From the records below, print exactly the lines starting at the one containing "none -> green brick G8:N8 level 1" and ending at the one containing "none -> green slope L4:N4 level 1 top L", ends included, and nothing else.
_ _ _ _ _
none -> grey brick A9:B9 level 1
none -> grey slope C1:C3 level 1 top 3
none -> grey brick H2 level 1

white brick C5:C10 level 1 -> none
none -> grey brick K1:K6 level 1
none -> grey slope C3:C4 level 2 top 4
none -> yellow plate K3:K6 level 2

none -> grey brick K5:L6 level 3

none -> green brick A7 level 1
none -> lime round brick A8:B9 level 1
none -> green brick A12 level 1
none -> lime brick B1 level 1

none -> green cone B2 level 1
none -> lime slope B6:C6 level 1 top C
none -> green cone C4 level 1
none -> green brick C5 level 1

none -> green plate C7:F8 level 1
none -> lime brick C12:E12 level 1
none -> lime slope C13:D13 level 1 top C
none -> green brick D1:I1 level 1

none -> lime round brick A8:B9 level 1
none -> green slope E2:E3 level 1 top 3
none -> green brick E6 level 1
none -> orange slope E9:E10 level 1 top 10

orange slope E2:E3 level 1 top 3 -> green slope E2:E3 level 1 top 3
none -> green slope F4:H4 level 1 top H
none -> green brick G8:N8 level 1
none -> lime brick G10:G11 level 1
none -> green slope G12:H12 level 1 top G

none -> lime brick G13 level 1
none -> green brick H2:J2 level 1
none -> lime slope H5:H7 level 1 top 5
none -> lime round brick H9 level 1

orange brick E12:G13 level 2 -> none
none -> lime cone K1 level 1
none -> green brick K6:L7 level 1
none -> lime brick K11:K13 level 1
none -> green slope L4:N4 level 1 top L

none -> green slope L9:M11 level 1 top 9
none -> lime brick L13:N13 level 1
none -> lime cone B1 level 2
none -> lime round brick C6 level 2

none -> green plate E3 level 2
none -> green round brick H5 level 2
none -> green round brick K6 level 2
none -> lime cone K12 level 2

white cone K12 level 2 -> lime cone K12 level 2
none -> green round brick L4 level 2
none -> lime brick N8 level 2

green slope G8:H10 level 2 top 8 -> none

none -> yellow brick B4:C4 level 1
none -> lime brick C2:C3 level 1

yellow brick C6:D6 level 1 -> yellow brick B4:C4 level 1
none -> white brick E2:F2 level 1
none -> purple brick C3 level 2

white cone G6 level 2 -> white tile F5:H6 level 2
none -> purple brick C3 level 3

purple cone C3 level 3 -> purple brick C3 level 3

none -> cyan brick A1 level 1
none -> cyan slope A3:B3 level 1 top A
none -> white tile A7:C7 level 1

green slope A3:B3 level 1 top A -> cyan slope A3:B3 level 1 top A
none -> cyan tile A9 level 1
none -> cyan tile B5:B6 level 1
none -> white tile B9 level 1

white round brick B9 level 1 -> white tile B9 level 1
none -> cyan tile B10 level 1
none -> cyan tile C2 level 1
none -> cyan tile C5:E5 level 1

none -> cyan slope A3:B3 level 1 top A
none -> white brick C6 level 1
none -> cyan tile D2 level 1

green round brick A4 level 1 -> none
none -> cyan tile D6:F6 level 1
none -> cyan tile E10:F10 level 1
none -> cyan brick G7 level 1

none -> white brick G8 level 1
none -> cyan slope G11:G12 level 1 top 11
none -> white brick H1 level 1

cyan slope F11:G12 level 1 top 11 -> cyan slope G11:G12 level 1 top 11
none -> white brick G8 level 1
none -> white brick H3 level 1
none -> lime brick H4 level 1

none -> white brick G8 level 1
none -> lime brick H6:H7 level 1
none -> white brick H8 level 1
_ _ _ _ _
[PROBLEM SOLUTION]
none -> green brick G8:N8 level 1
none -> lime brick G10:G11 level 1
none -> green slope G12:H12 level 1 top G

none -> lime brick G13 level 1
none -> green brick H2:J2 level 1
none -> lime slope H5:H7 level 1 top 5
none -> lime round brick H9 level 1

orange brick E12:G13 level 2 -> none
none -> lime cone K1 level 1
none -> green brick K6:L7 level 1
none -> lime brick K11:K13 level 1
none -> green slope L4:N4 level 1 top L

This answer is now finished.